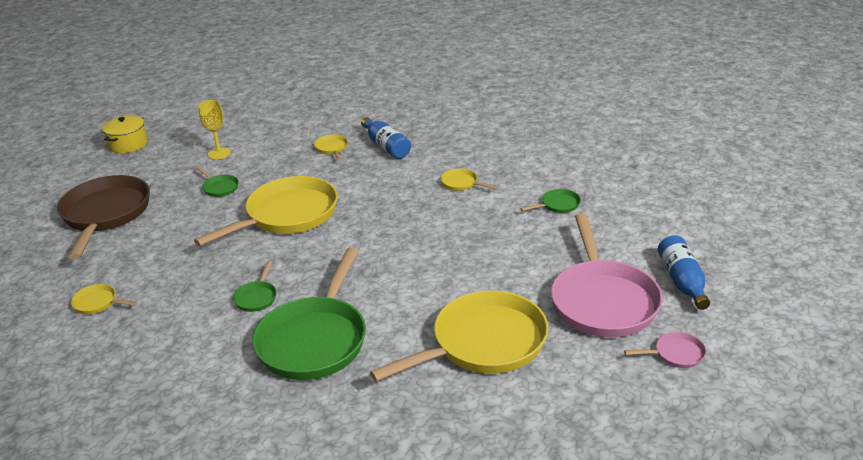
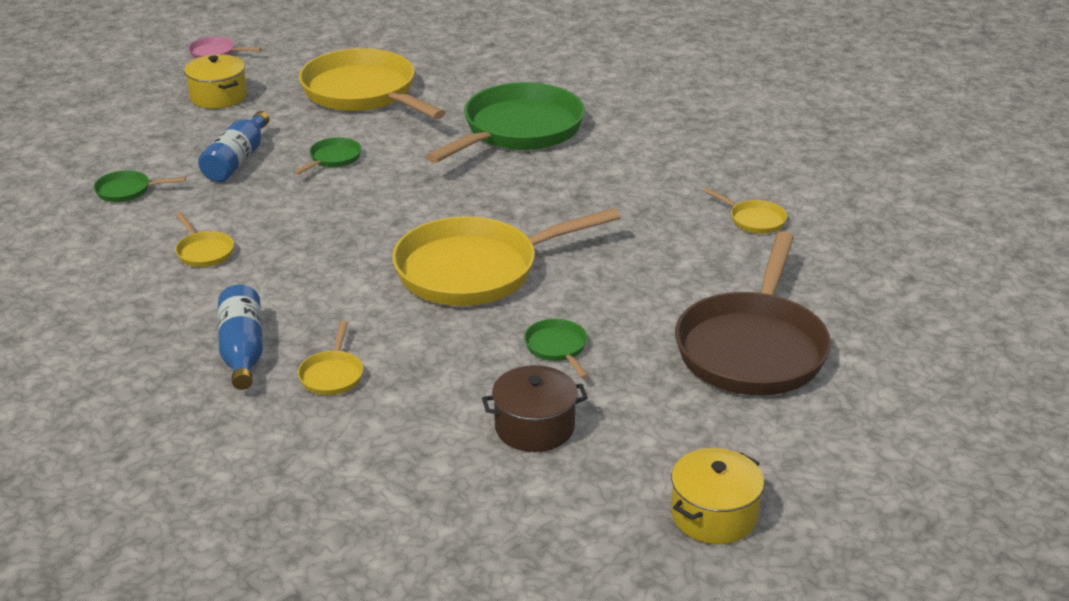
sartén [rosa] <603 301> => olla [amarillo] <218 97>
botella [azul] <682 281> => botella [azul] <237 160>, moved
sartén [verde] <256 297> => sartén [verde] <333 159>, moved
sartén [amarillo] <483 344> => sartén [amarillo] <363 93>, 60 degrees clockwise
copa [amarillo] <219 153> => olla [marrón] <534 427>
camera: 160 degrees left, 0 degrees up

§

Each line, beginning at the one that contains "botella [azul] <682" and continuing through the end of the records, must be written out exactly, first and last included.

botella [azul] <682 281> => botella [azul] <237 160>, moved
sartén [verde] <256 297> => sartén [verde] <333 159>, moved
sartén [amarillo] <483 344> => sartén [amarillo] <363 93>, 60 degrees clockwise
copa [amarillo] <219 153> => olla [marrón] <534 427>
camera: 160 degrees left, 0 degrees up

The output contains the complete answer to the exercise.